*Data in this exercise*.
┏━━

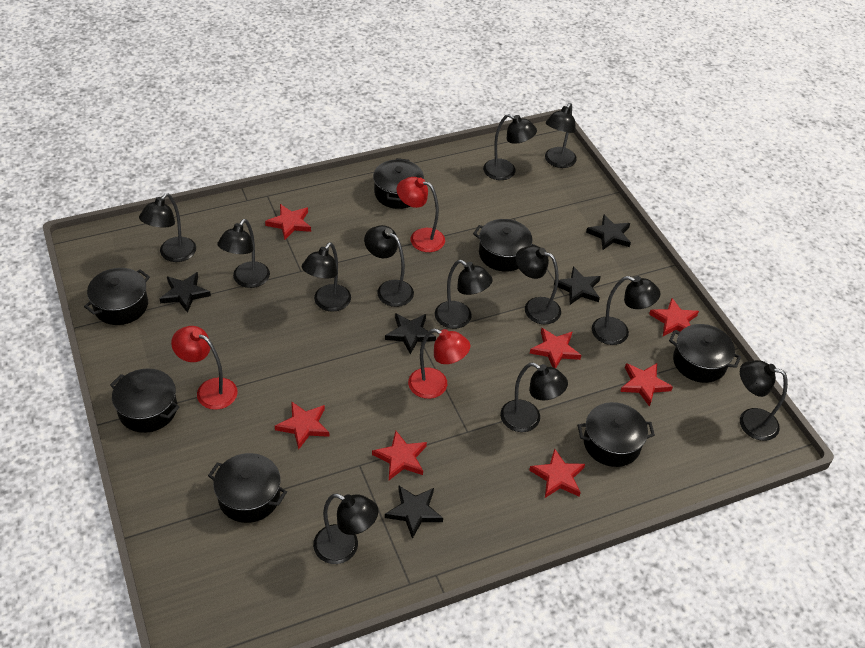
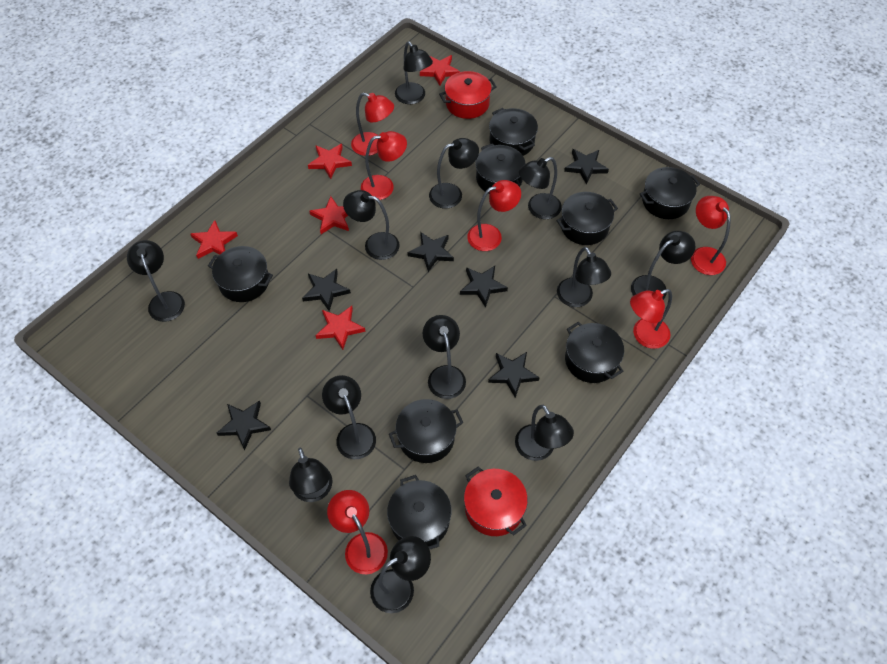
black pot: 7 -> 8
black star: 5 -> 6
red lamp: 3 -> 6
red pot: 0 -> 2
red star: 7 -> 5

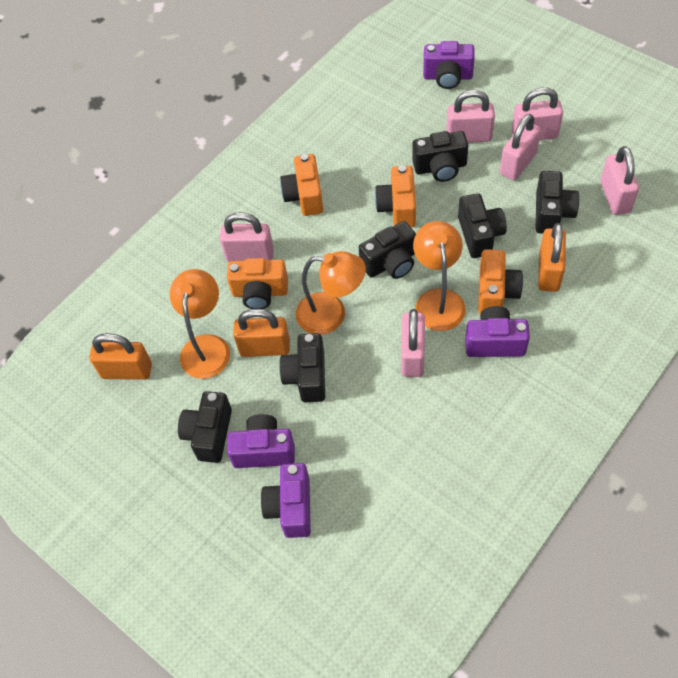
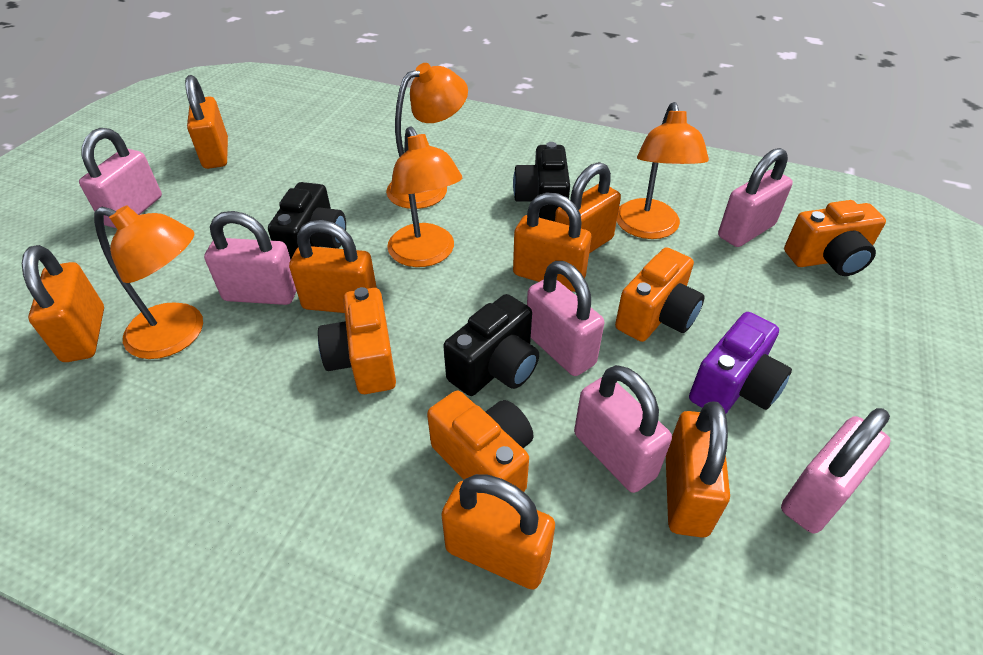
black camera: 6 -> 3
orange lamp: 3 -> 4
orange padlock: 3 -> 7
purple camera: 4 -> 1

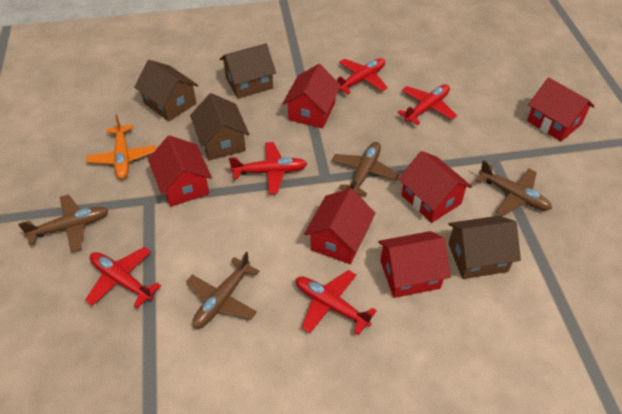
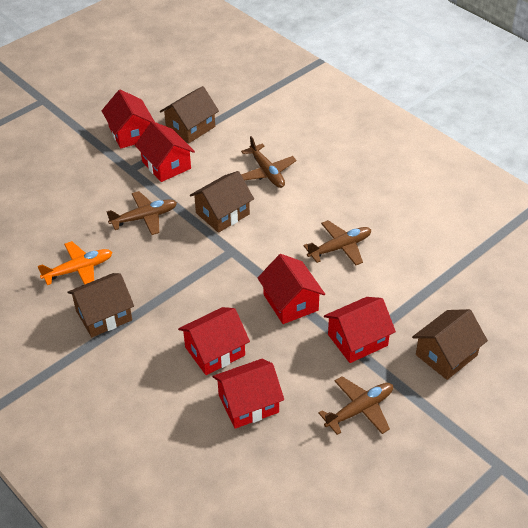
red plane: 5 -> 0

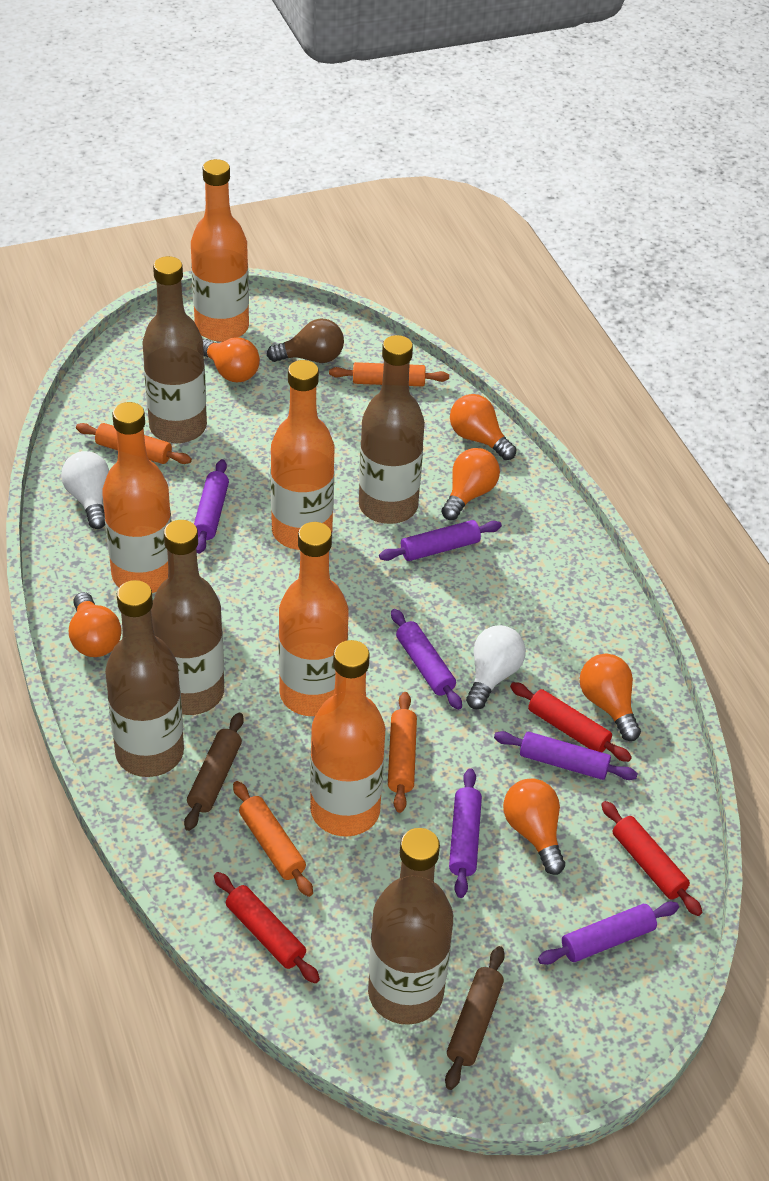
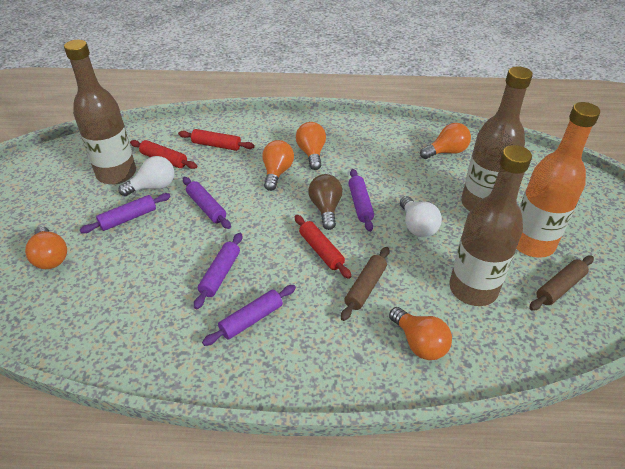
brown bottle: 5 -> 3
orange bottle: 5 -> 1
orange light bulb: 6 -> 5
orange rolling pin: 4 -> 0
purple rolling pin: 6 -> 5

┗━━

Retype the data above in full, exactly as it stands, and skip any image.

*Completed exercise*.
black pot: 7 -> 8
black star: 5 -> 6
red lamp: 3 -> 6
red pot: 0 -> 2
red star: 7 -> 5

black camera: 6 -> 3
orange lamp: 3 -> 4
orange padlock: 3 -> 7
purple camera: 4 -> 1

red plane: 5 -> 0

brown bottle: 5 -> 3
orange bottle: 5 -> 1
orange light bulb: 6 -> 5
orange rolling pin: 4 -> 0
purple rolling pin: 6 -> 5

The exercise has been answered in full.